▼

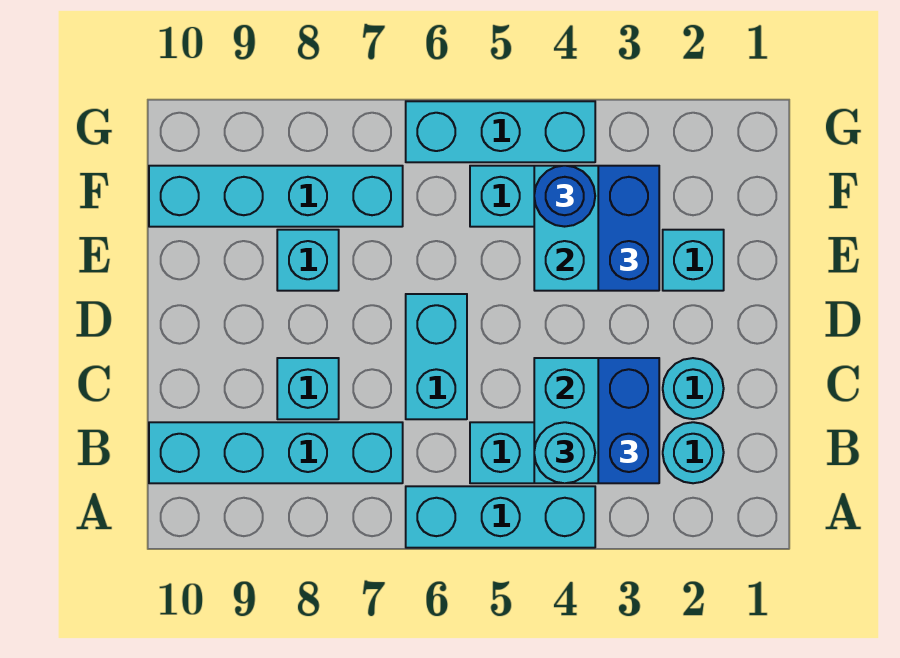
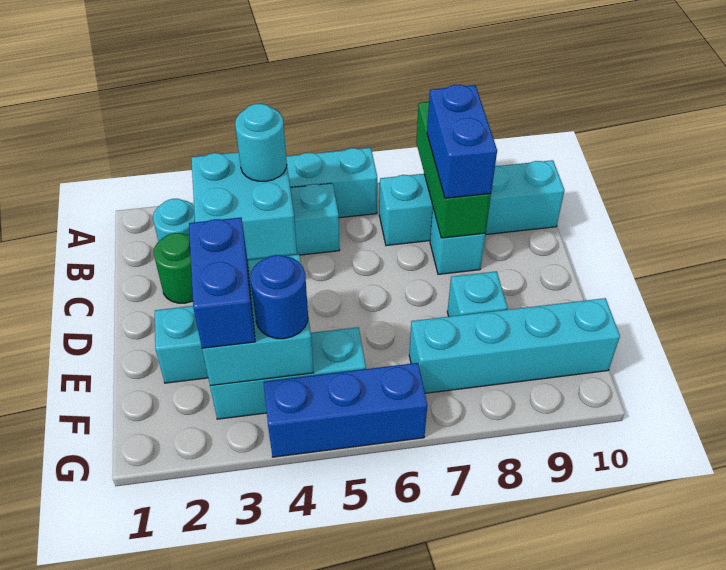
none -> green 1x3 brick [416,102,491,238]
blue 1x2 brick [598,358,659,483] -> blue 1x2 brick moved to [427,85,497,198]
cyan 1x1 round brick [663,358,724,419] -> green 1x1 round brick [153,233,193,303]
cyan 1x2 brick [406,294,467,419] -> none
cyan 1x3 brick [406,101,595,162] -> blue 1x3 brick [264,363,427,457]

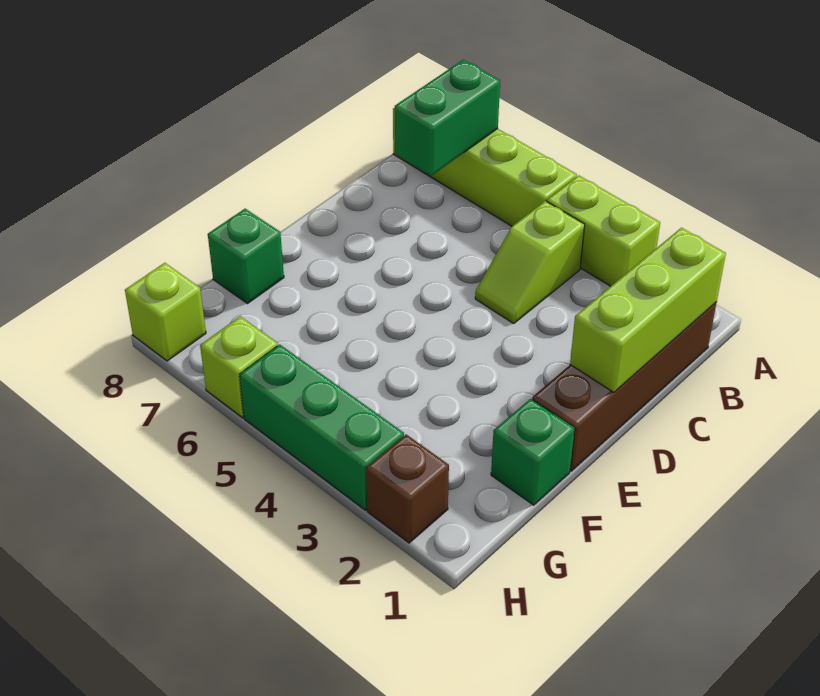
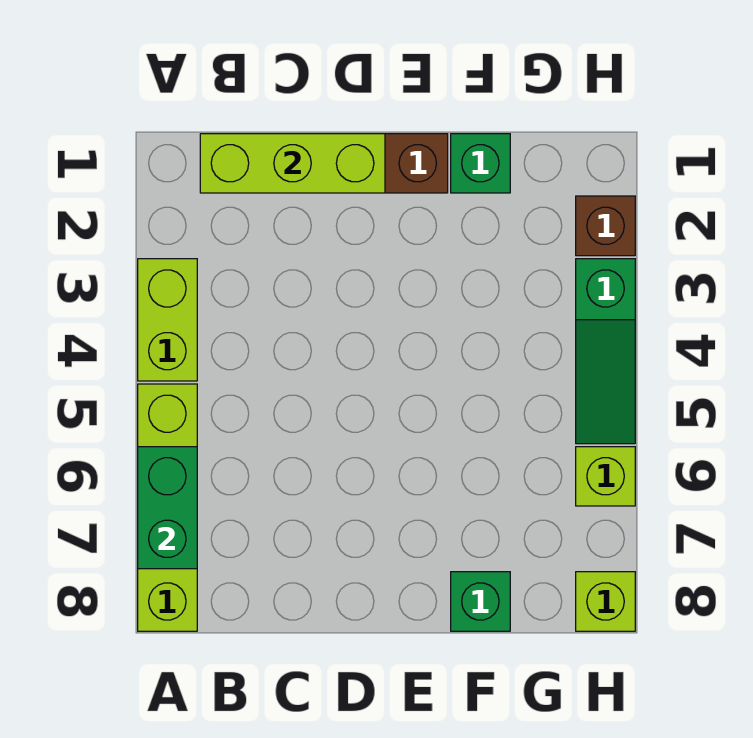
green 1x2 brick [395,60,500,176] -> green 1x2 brick turned to [138,447,197,569]
lime 1x2 slope [475,201,585,323] -> none
green 1x3 brick [240,344,404,510] -> green 1x3 slope [576,259,635,444]

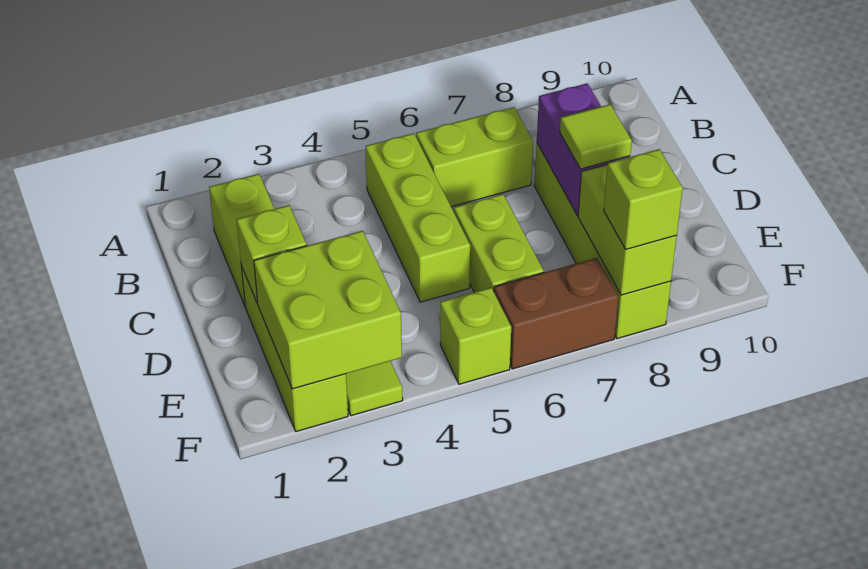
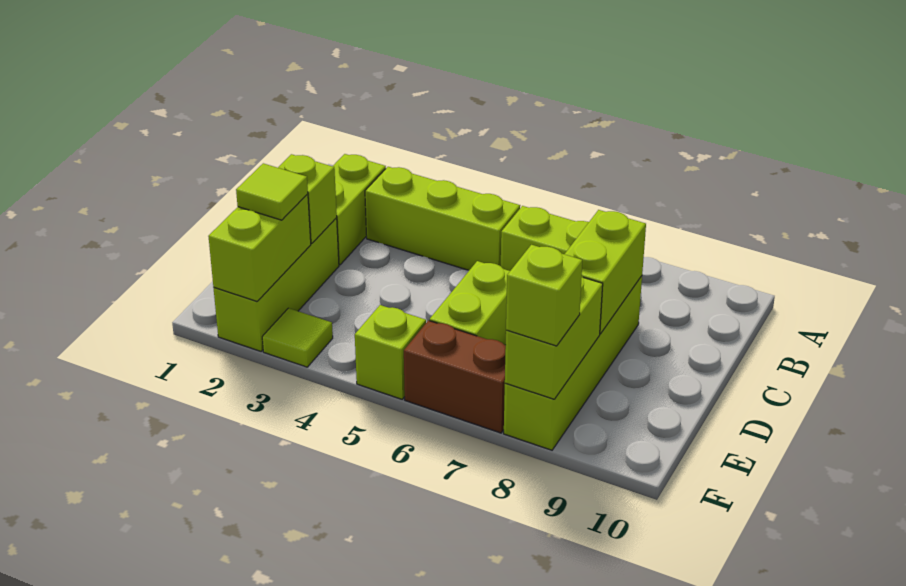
lime 1x3 brick [365,133,470,302] -> lime 1x3 brick turned to [365,167,520,270]
purple 1x2 brick [537,83,630,215] -> lime 1x2 brick [565,210,646,334]
lime 1x1 tile [560,104,632,169] -> lime 1x1 tile moved to [236,163,308,220]
lime 2x2 brick [254,231,402,389] -> lime 1x2 brick [208,194,311,301]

▲

## HOW TO COMPLETE THIS TASK
Going line by line through the entries above, count each line that has the word "brick", then state the count alone.

## REPLY TO THE TASK
10